Material for this exercise ::
○ ○ ○ ○ ○

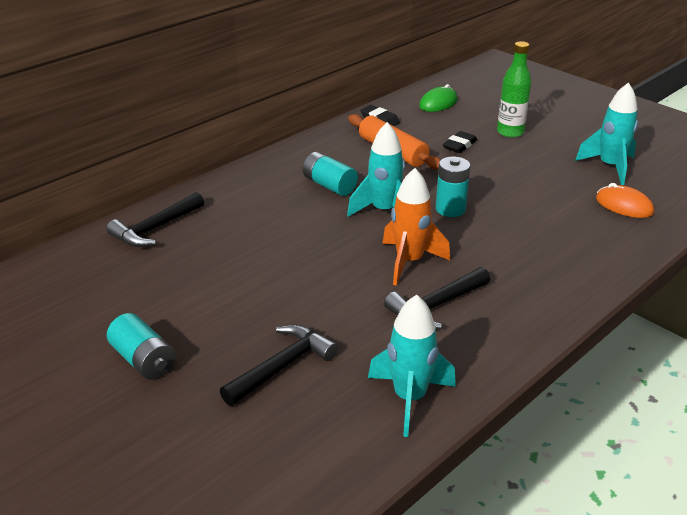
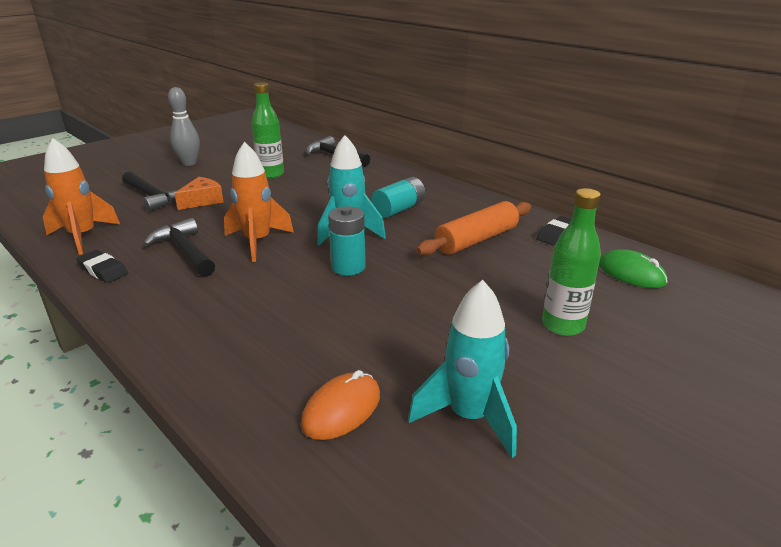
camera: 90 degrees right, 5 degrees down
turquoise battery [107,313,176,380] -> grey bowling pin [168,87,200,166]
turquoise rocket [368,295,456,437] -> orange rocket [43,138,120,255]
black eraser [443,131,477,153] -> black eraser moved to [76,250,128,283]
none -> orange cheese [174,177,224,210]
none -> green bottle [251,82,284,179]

○ ○ ○ ○ ○

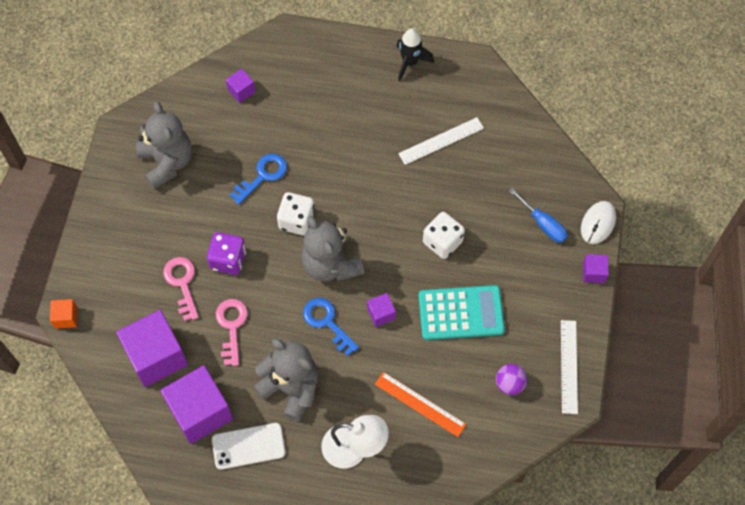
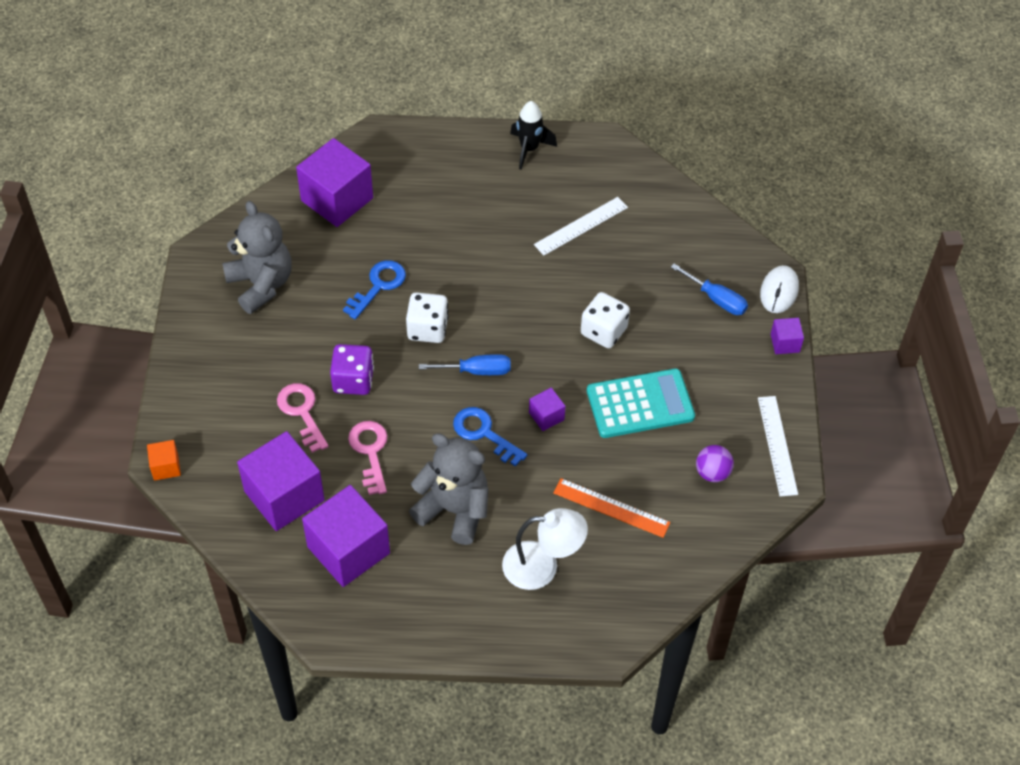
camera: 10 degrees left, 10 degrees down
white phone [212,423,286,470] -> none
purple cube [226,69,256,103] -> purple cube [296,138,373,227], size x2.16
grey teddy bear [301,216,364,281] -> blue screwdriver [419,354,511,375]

○ ○ ○ ○ ○

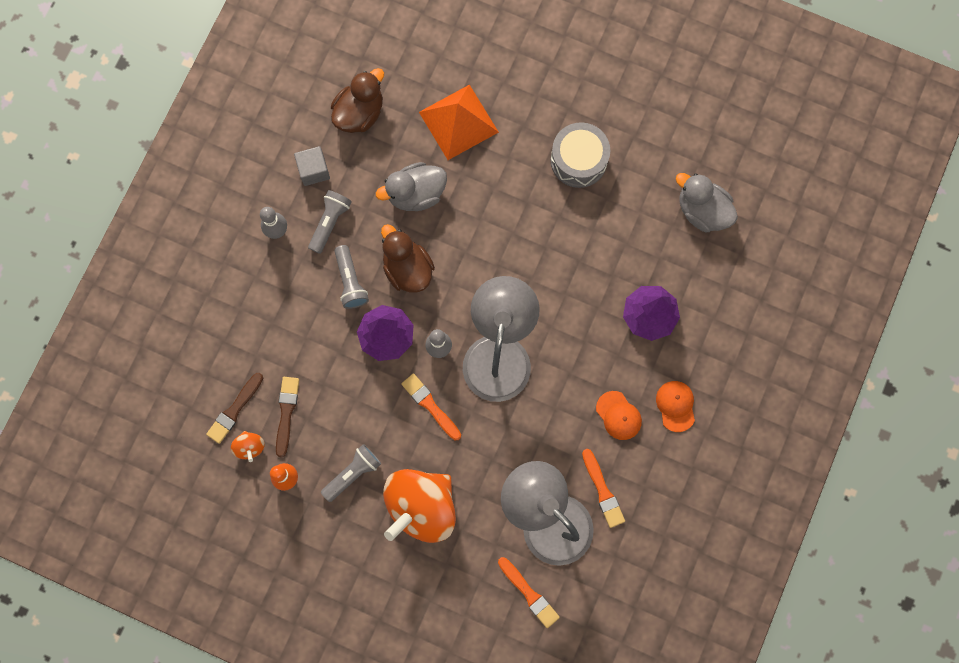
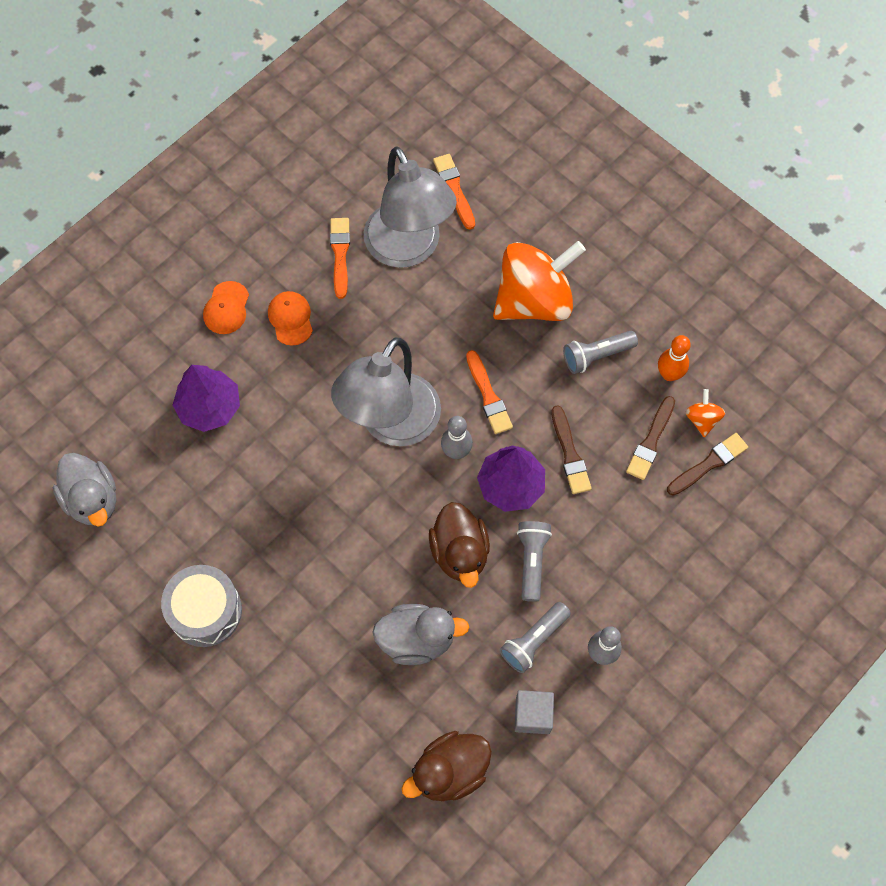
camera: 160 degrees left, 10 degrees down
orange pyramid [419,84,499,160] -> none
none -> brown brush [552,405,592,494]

○ ○ ○ ○ ○

Work required :: Output the lines above between the one holding "white phone [212,423,286,470] -> none" and the one holding "grey teddy bear", inclusive, with nothing before or after them.

Your solution ::
white phone [212,423,286,470] -> none
purple cube [226,69,256,103] -> purple cube [296,138,373,227], size x2.16
grey teddy bear [301,216,364,281] -> blue screwdriver [419,354,511,375]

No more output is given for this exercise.